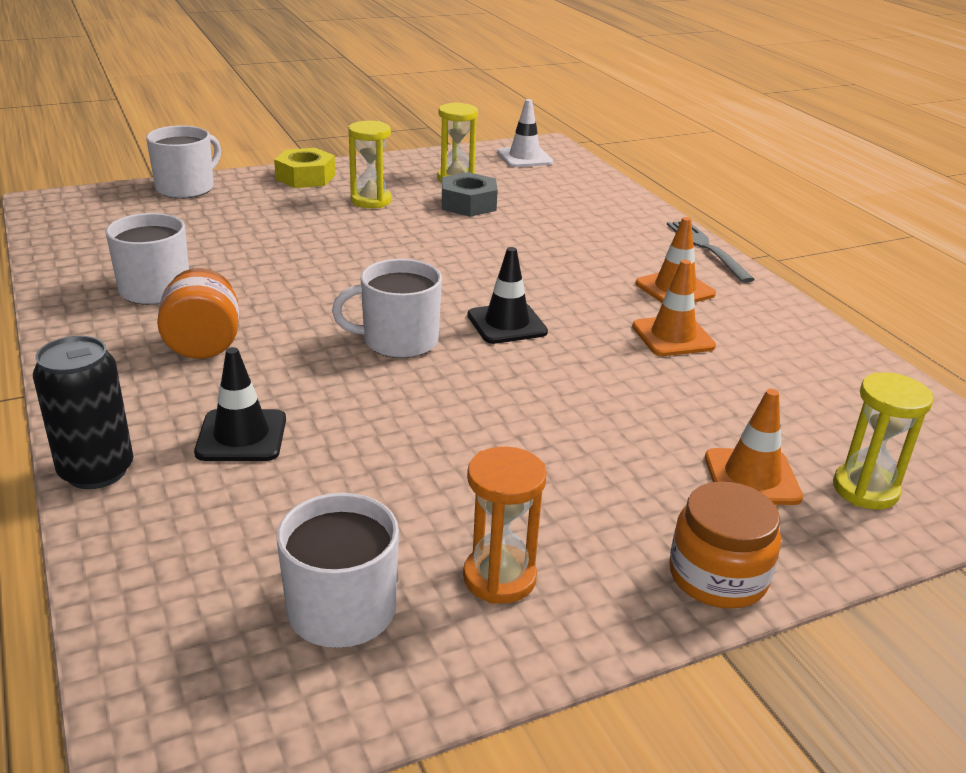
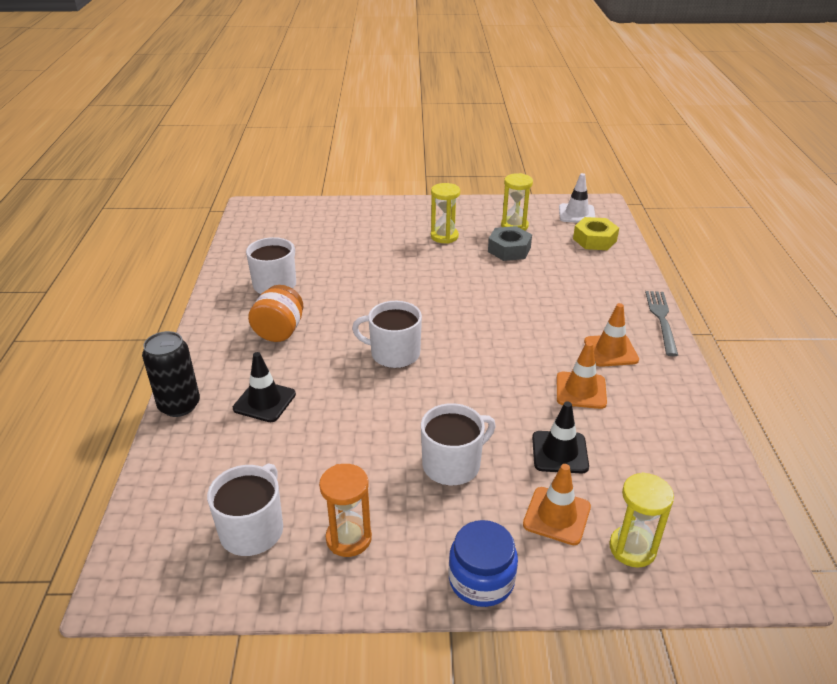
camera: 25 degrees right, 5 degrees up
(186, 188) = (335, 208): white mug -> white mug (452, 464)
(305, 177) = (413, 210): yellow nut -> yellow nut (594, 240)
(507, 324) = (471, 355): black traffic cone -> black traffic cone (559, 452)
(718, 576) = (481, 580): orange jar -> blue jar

---------------

YOUR INSTRUCTIONS — All lines from the one with "(507, 324) = (471, 355): black" through the final line above are to be quoted exactly; quote no other line.

SOLUTION TO THIS PROBLEM —
(507, 324) = (471, 355): black traffic cone -> black traffic cone (559, 452)
(718, 576) = (481, 580): orange jar -> blue jar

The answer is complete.